## WORK INSTRUCTION
What is needed is an exact copy of every entry below, with the pictures left out.

Scene images with change listings:
——————————
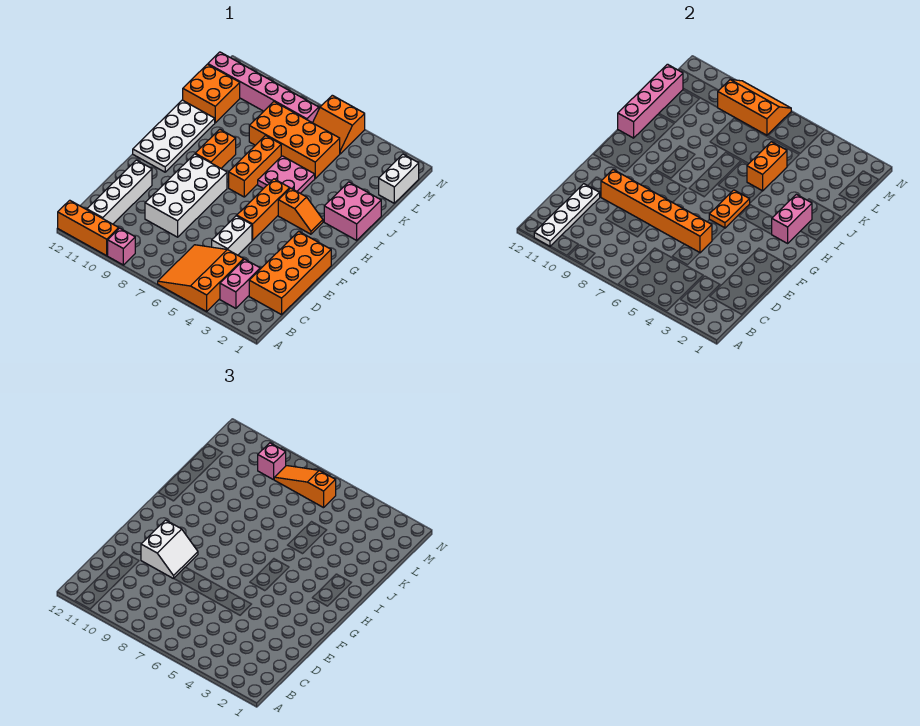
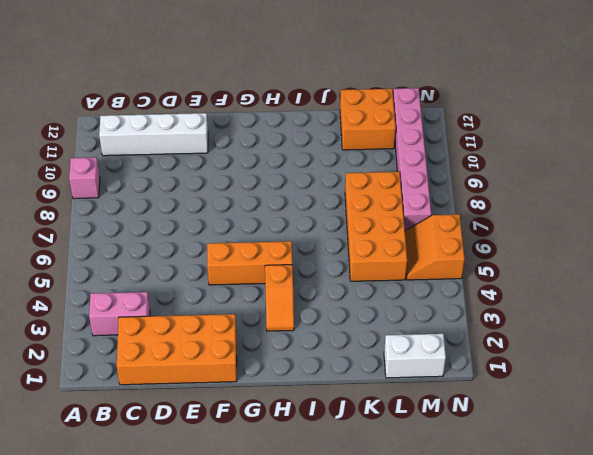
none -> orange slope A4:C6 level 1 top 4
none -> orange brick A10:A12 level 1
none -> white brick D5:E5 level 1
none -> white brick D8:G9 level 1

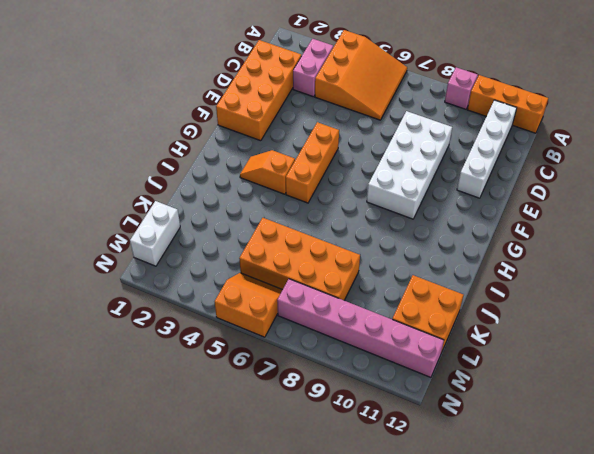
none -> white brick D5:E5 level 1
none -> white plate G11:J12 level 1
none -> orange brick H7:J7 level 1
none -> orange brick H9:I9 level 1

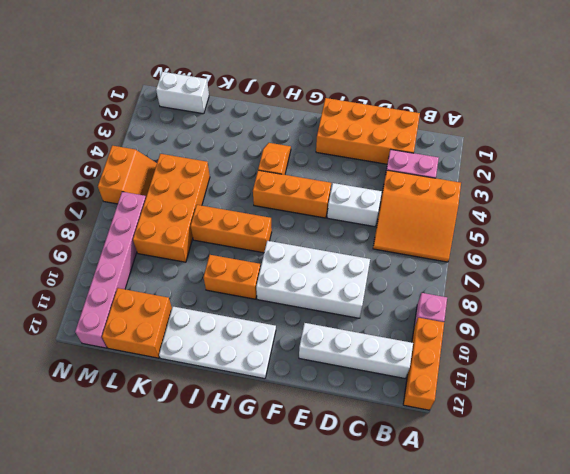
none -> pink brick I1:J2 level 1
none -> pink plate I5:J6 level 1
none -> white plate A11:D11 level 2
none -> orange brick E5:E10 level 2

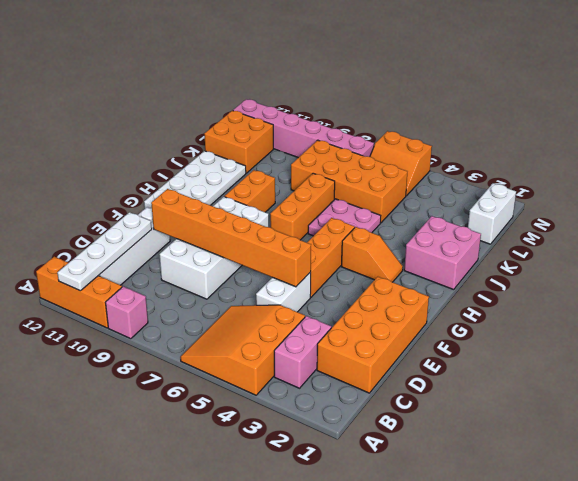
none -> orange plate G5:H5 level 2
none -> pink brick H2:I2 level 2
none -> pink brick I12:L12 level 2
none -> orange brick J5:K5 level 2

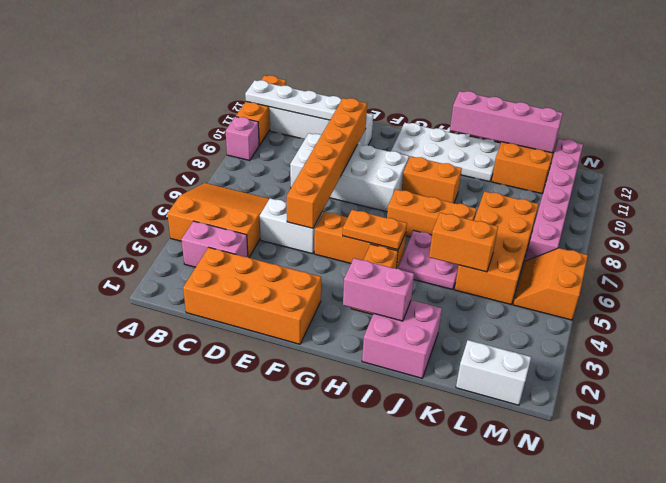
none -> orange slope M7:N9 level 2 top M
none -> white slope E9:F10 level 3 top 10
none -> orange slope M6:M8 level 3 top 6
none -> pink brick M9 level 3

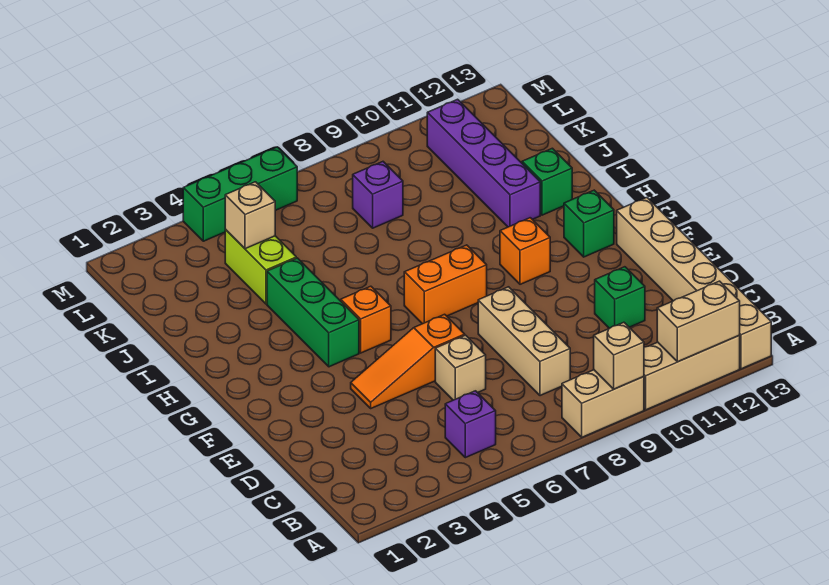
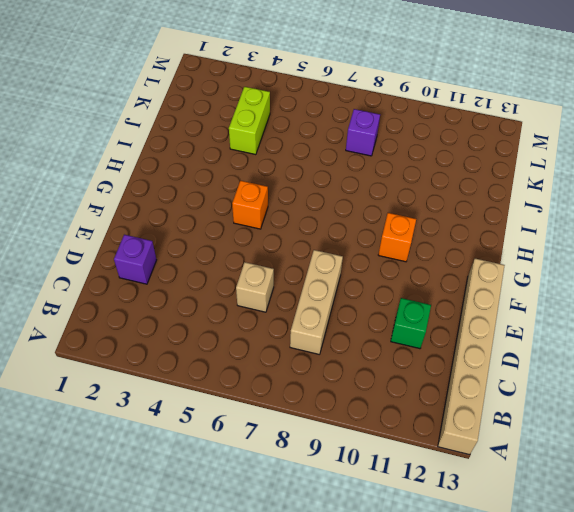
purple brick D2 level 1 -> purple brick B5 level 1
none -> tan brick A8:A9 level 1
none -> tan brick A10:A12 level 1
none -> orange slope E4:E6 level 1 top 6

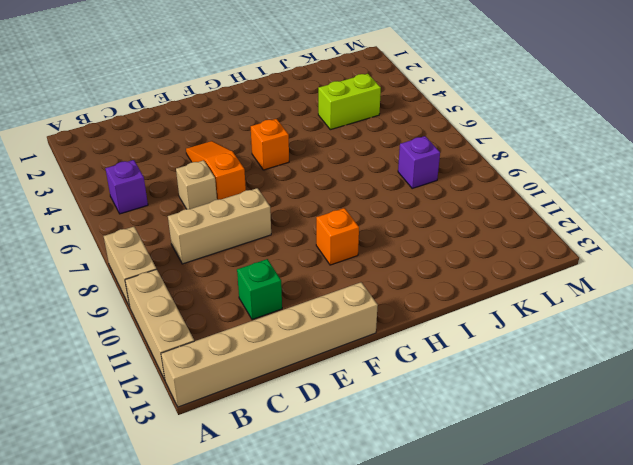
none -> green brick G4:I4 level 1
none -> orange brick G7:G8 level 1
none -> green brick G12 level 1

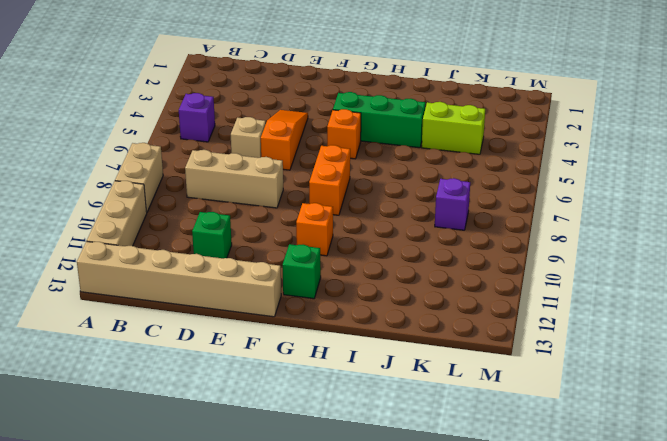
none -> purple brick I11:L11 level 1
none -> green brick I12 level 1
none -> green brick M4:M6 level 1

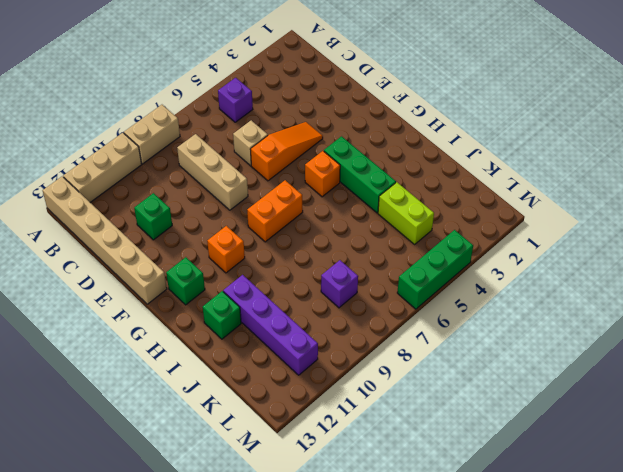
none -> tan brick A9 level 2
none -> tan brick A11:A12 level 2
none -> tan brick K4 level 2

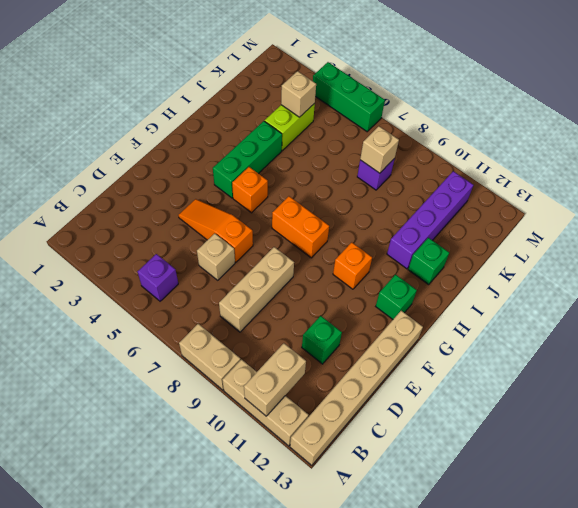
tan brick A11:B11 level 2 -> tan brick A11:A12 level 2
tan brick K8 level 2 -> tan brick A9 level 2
——————————
## WRITTEN ANSWER
none -> orange slope A4:C6 level 1 top 4
none -> orange brick A10:A12 level 1
none -> white brick D5:E5 level 1
none -> white brick D8:G9 level 1

none -> white brick D5:E5 level 1
none -> white plate G11:J12 level 1
none -> orange brick H7:J7 level 1
none -> orange brick H9:I9 level 1

none -> pink brick I1:J2 level 1
none -> pink plate I5:J6 level 1
none -> white plate A11:D11 level 2
none -> orange brick E5:E10 level 2

none -> orange plate G5:H5 level 2
none -> pink brick H2:I2 level 2
none -> pink brick I12:L12 level 2
none -> orange brick J5:K5 level 2

none -> orange slope M7:N9 level 2 top M
none -> white slope E9:F10 level 3 top 10
none -> orange slope M6:M8 level 3 top 6
none -> pink brick M9 level 3

purple brick D2 level 1 -> purple brick B5 level 1
none -> tan brick A8:A9 level 1
none -> tan brick A10:A12 level 1
none -> orange slope E4:E6 level 1 top 6

none -> green brick G4:I4 level 1
none -> orange brick G7:G8 level 1
none -> green brick G12 level 1

none -> purple brick I11:L11 level 1
none -> green brick I12 level 1
none -> green brick M4:M6 level 1

none -> tan brick A9 level 2
none -> tan brick A11:A12 level 2
none -> tan brick K4 level 2

tan brick A11:B11 level 2 -> tan brick A11:A12 level 2
tan brick K8 level 2 -> tan brick A9 level 2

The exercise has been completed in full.